▶ [Records to process]:
○ ○ ○ ○ ○ ○ ○

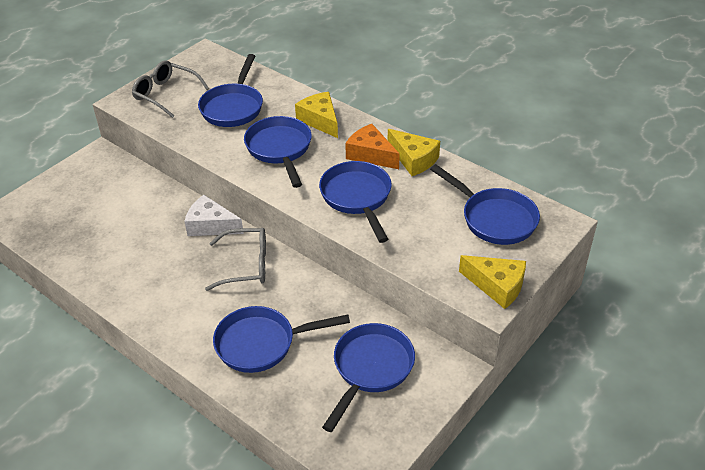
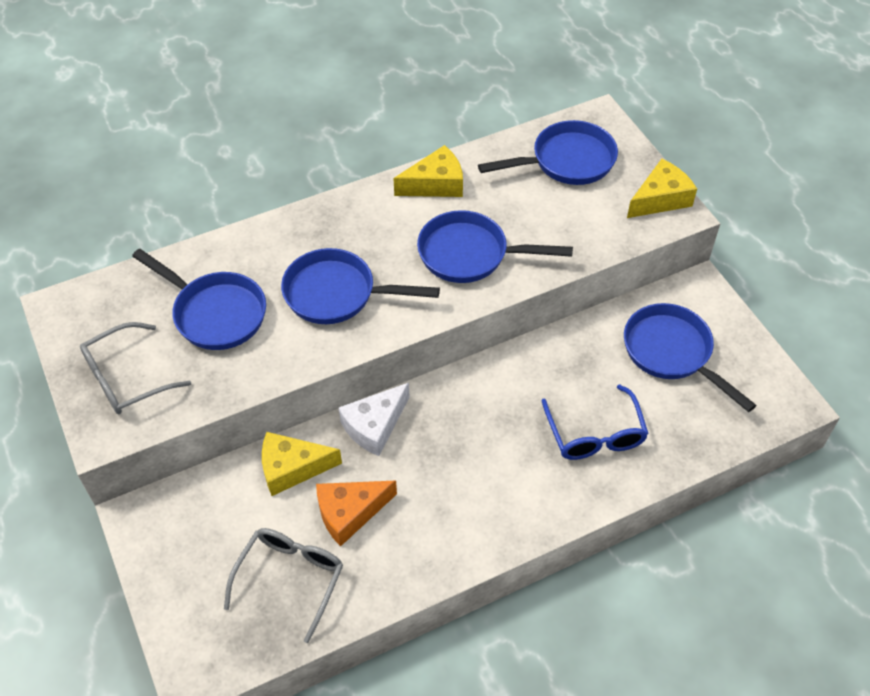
camera: 65 degrees left, 10 degrees up
(246, 265) = (465, 411): grey glasses -> grey glasses (290, 578)
(262, 344) = (595, 434): blue pan -> blue glasses
(320, 120) = (307, 238): yellow cheese -> yellow cheese (292, 468)
(370, 155) = (403, 216): orange cheese -> orange cheese (350, 513)

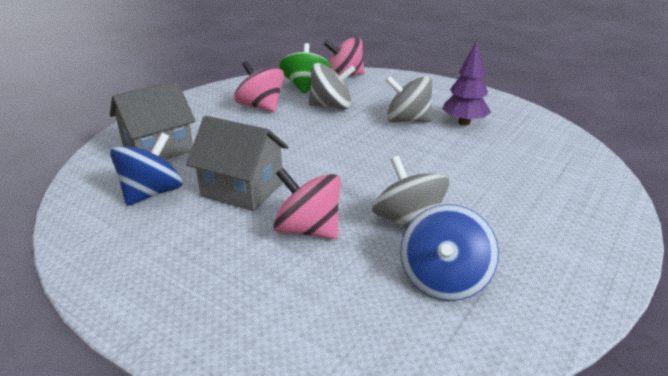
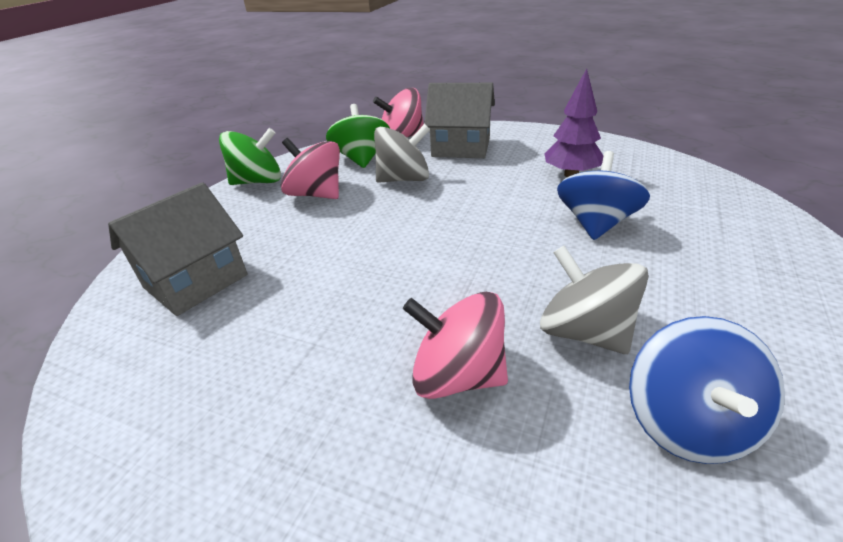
camera: 10 degrees left, 5 degrees up
(152, 193) = (206, 358): blue spinning top -> blue spinning top (596, 224)
(221, 91) = (258, 181): none -> green spinning top
(242, 189) = (337, 325): grey house -> grey house (461, 147)
(407, 120) = (504, 182): grey spinning top -> none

○ ○ ○ ○ ○ ○ ○

State the number of lines holding the word "none" in the listing. Add nothing else.

2